───── RECORD EXCERPTS ─────
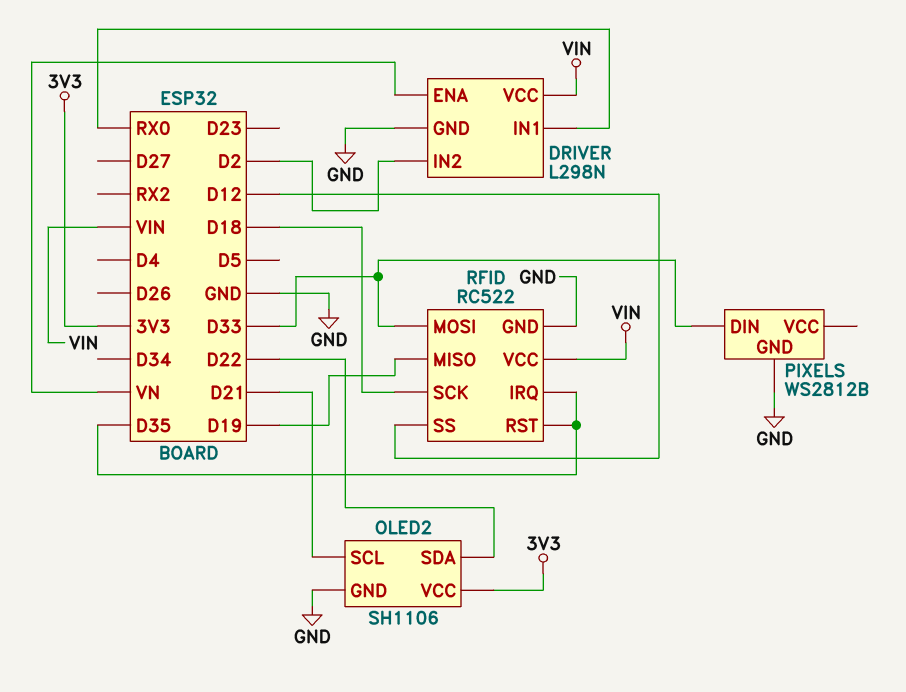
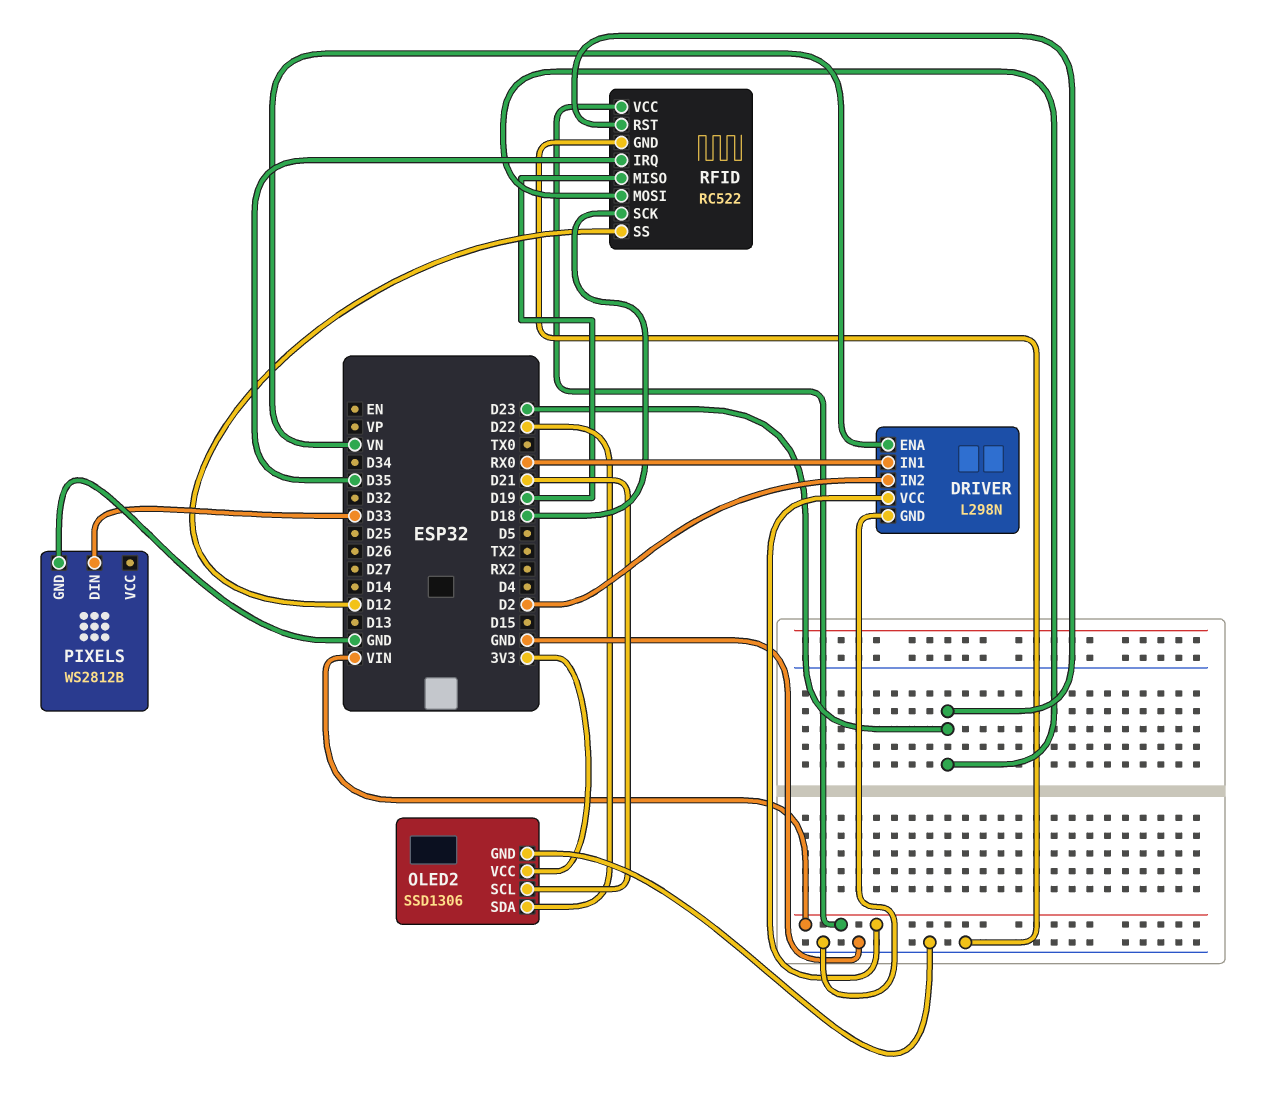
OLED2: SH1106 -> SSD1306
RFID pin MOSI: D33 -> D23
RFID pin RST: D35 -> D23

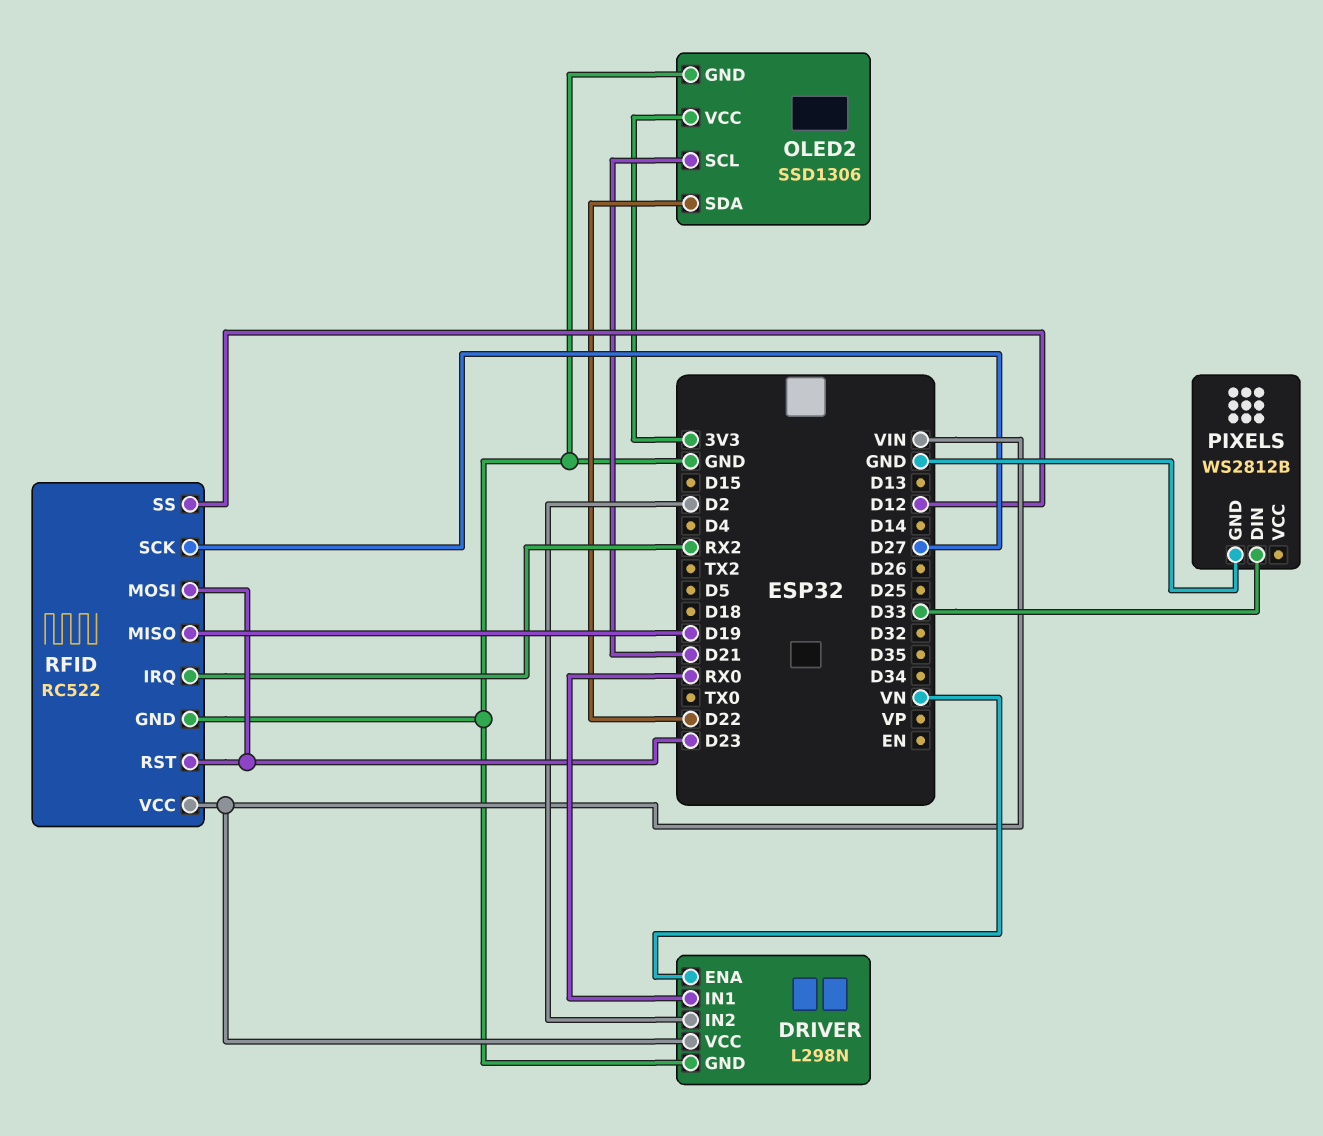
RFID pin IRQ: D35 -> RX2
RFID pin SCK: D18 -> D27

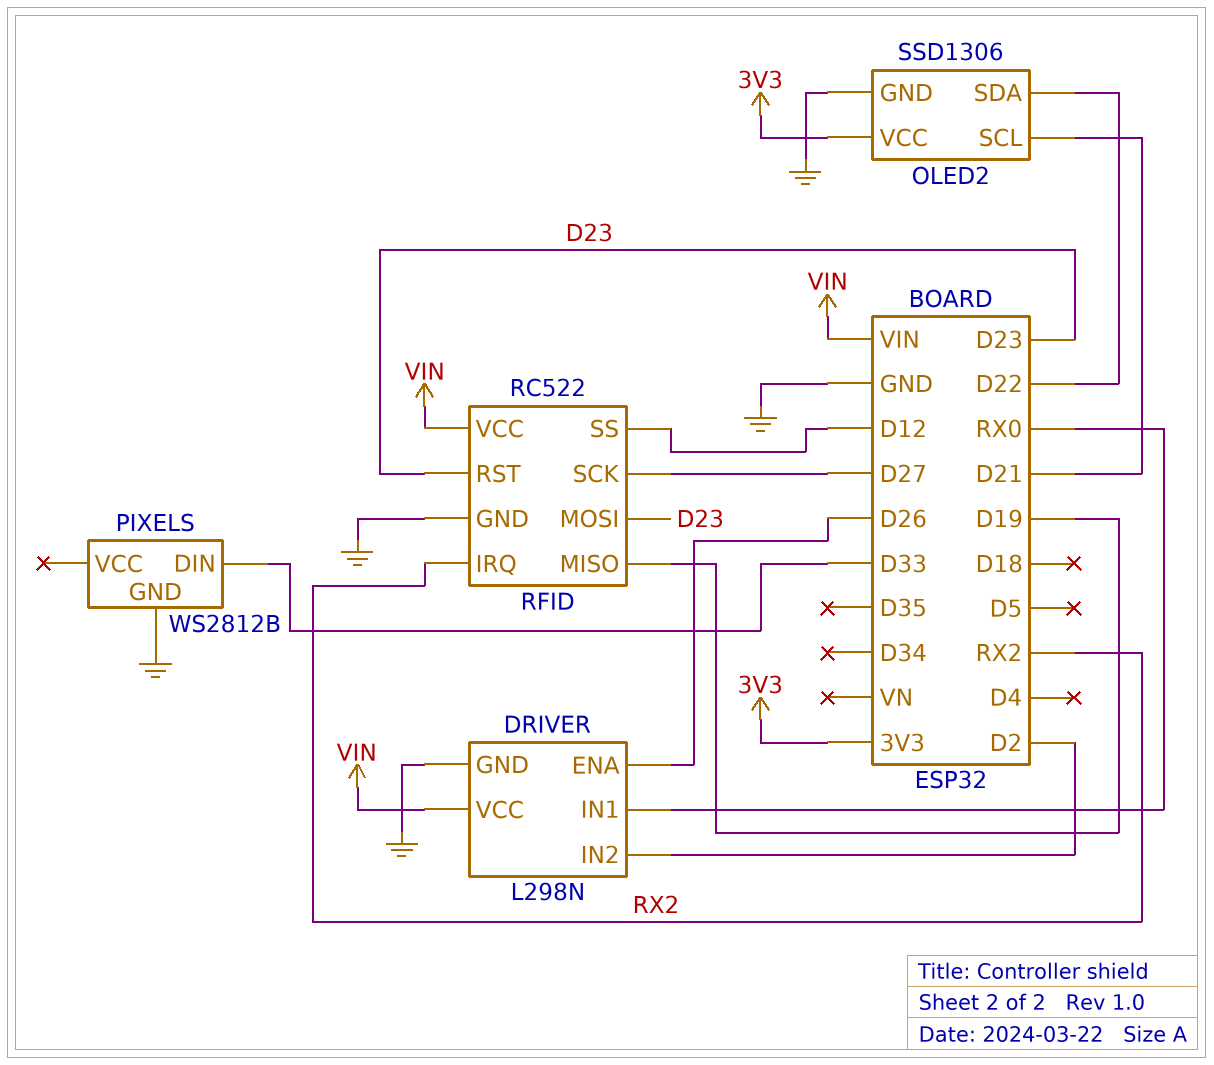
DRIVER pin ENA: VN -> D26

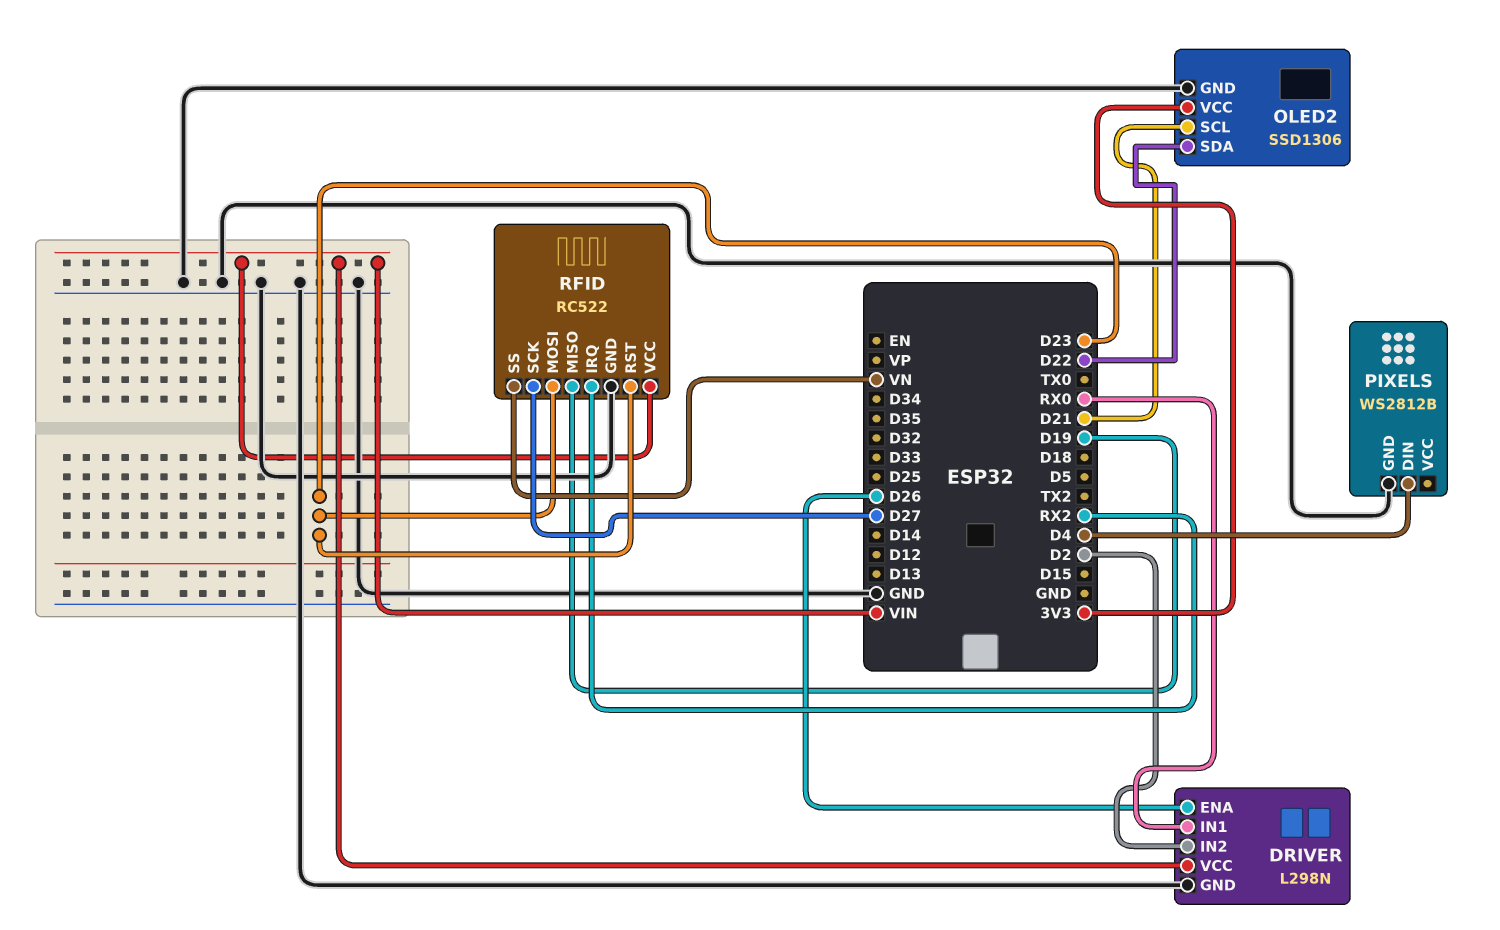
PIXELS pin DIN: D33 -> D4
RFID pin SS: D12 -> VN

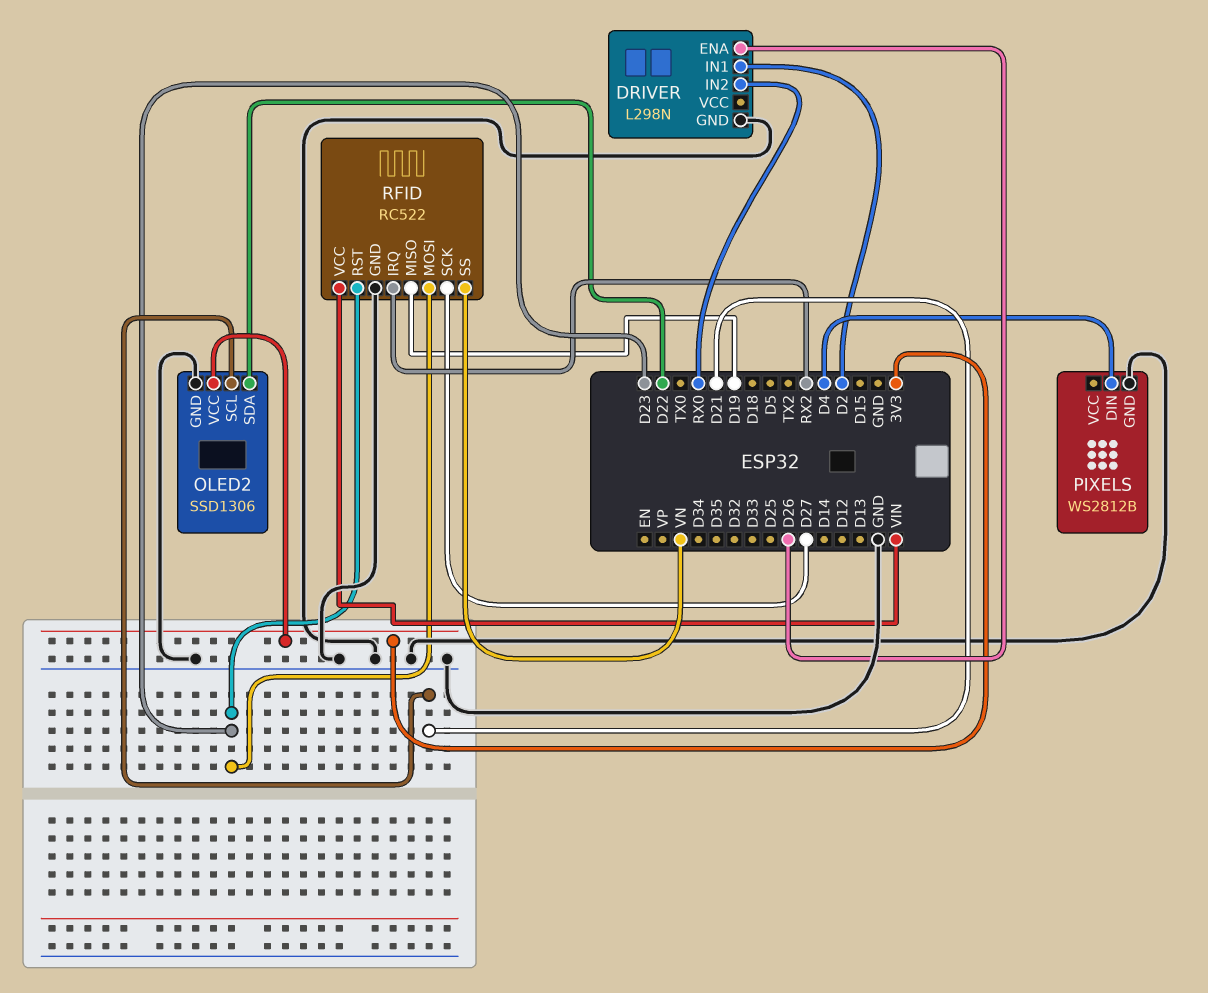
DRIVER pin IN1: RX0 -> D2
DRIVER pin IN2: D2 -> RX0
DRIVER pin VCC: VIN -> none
─────
───── RECORD EXCERPTS ─────
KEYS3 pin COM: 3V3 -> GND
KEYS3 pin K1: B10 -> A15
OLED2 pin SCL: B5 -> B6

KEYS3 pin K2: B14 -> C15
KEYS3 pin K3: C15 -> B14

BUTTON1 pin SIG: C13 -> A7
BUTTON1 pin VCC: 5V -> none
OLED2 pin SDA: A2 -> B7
─────
**TASK DESCRIPTION**.
In the data above, start at the line holding "RFID pin SS: D12 -> VN" and stop after the line holding "DRIVER pin VCC: VIN -> none"; write out those lines exactly, without pictures.

**EXPECTED ANSWER**.
RFID pin SS: D12 -> VN

DRIVER pin IN1: RX0 -> D2
DRIVER pin IN2: D2 -> RX0
DRIVER pin VCC: VIN -> none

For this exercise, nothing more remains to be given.